(Collected data)
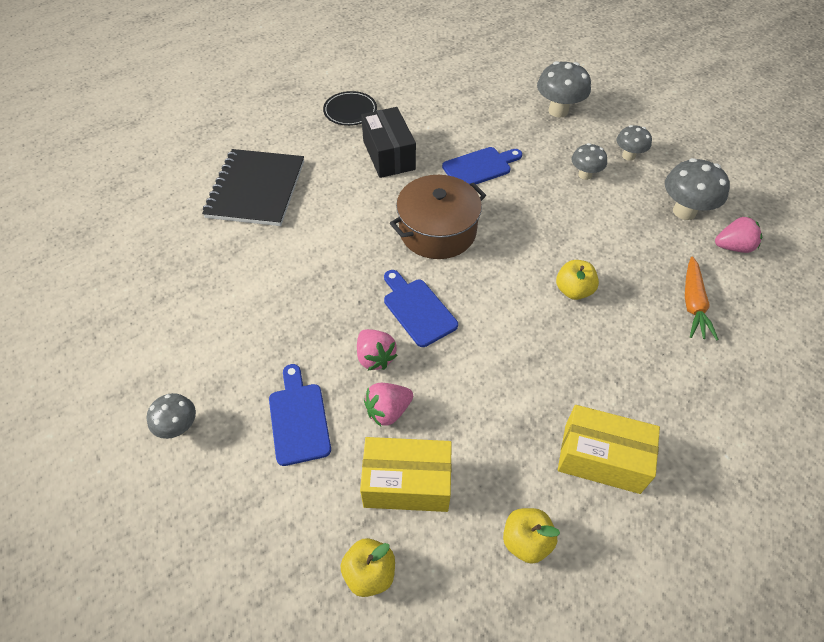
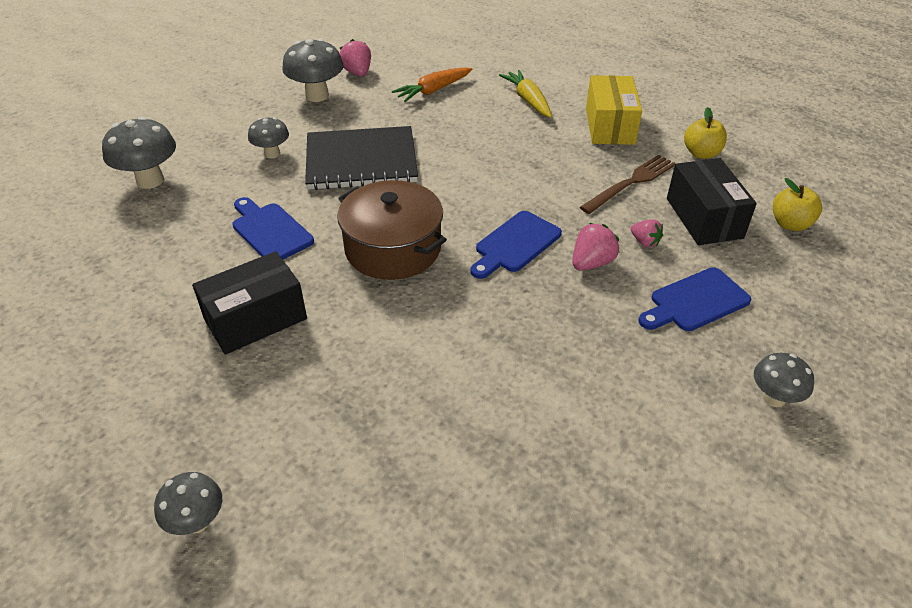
camera: 105 degrees left, 10 degrees down
black notebook [202,149,304,226] -> black notebook moved to [305,126,418,190]
black plate [323,91,377,126] -> none
yellow box [360,437,452,512] -> black box [667,158,757,245]
pink strawberry [364,383,413,426] -> pink strawberry [631,219,663,247], size x0.65
yellow apple [556,260,599,300] -> none
grey mushroom [617,125,652,161] -> grey mushroom moved to [154,472,222,535]
orange carrot [685,256,719,341] -> orange carrot turned 150 degrees clockwise [392,67,472,102]
none -> yellow carrot [499,70,552,118]
none -> brown fork [580,155,676,214]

(Activity): Within the data above, determine the number of lines that contain the word "black"; write only that number.

(Output): 3